Instructions for the task: All the lines below need retyping exactly, apart from the images.

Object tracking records
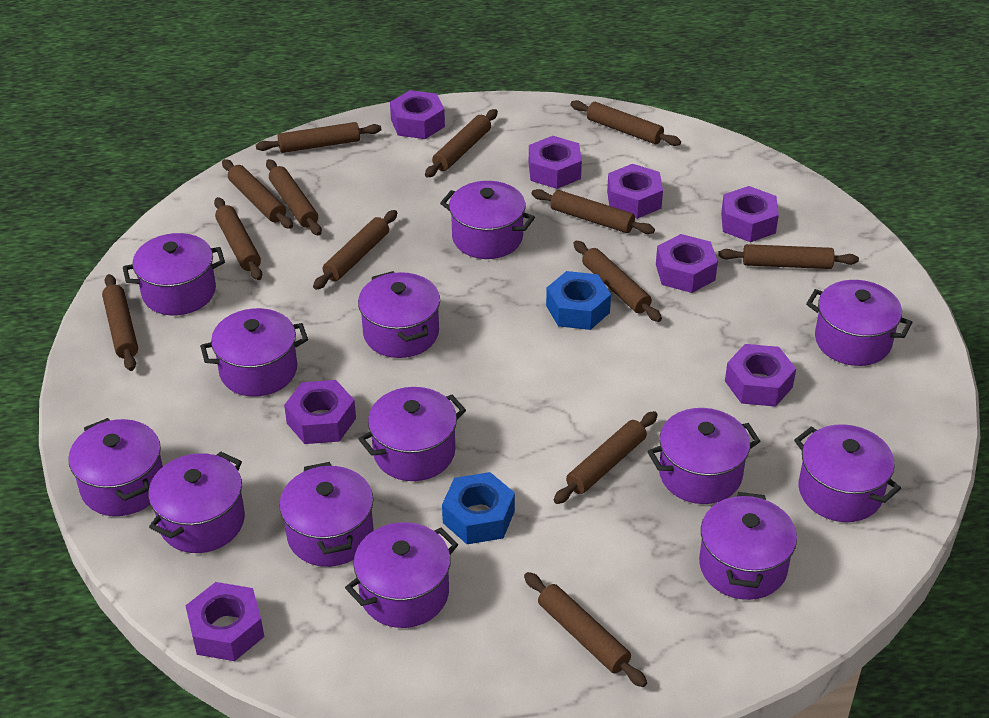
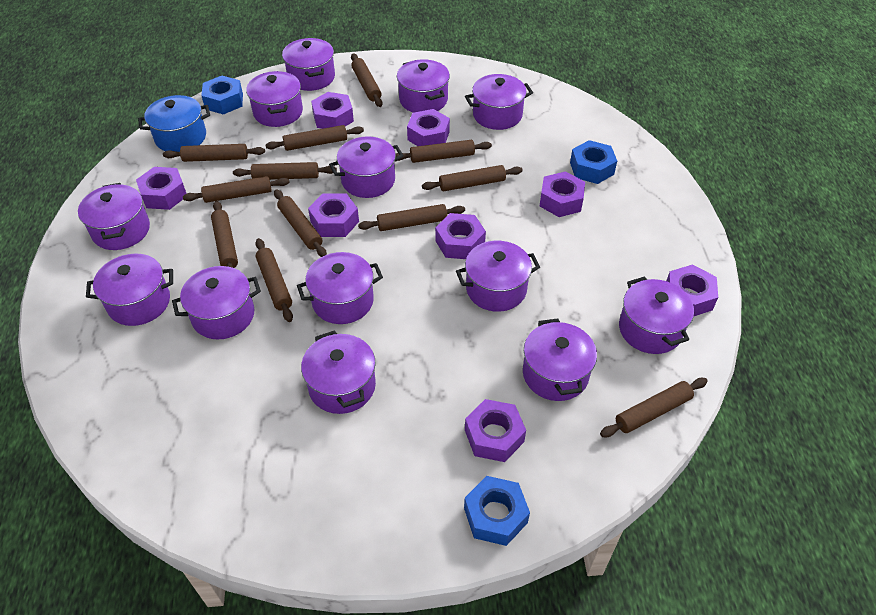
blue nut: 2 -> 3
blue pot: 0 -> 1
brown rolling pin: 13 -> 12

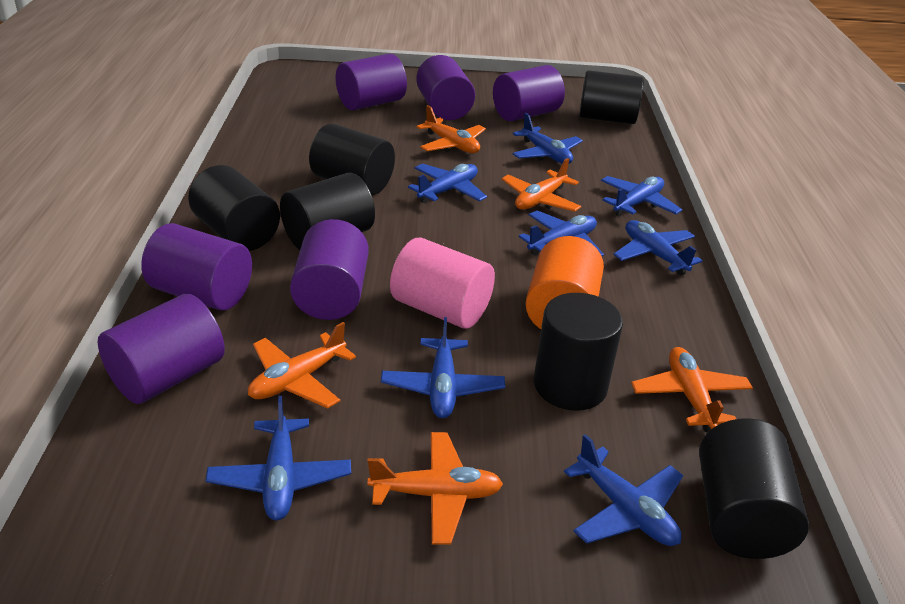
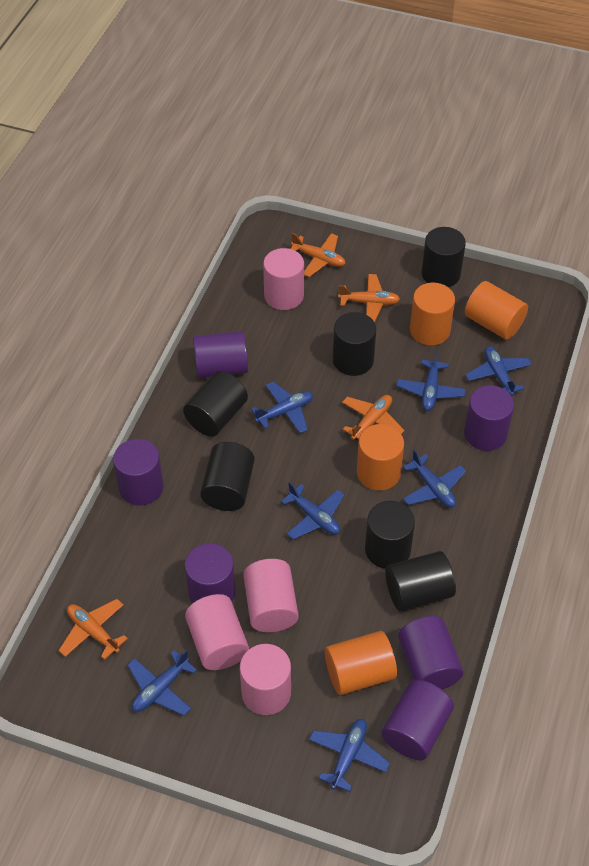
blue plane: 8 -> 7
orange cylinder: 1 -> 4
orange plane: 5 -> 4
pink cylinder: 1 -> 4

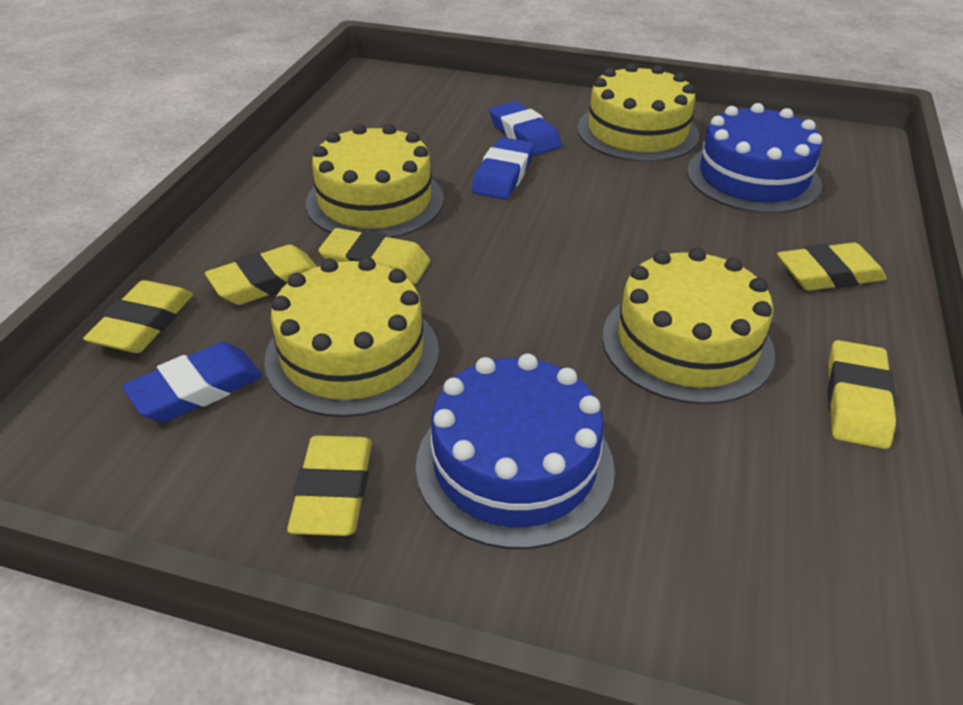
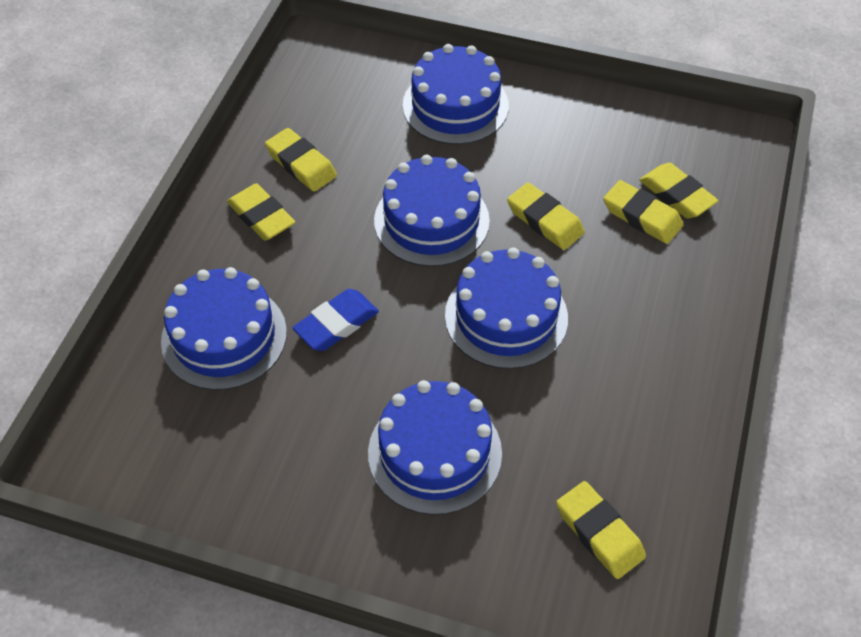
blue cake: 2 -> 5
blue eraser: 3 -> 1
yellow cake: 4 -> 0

Answer section:
blue nut: 2 -> 3
blue pot: 0 -> 1
brown rolling pin: 13 -> 12

blue plane: 8 -> 7
orange cylinder: 1 -> 4
orange plane: 5 -> 4
pink cylinder: 1 -> 4

blue cake: 2 -> 5
blue eraser: 3 -> 1
yellow cake: 4 -> 0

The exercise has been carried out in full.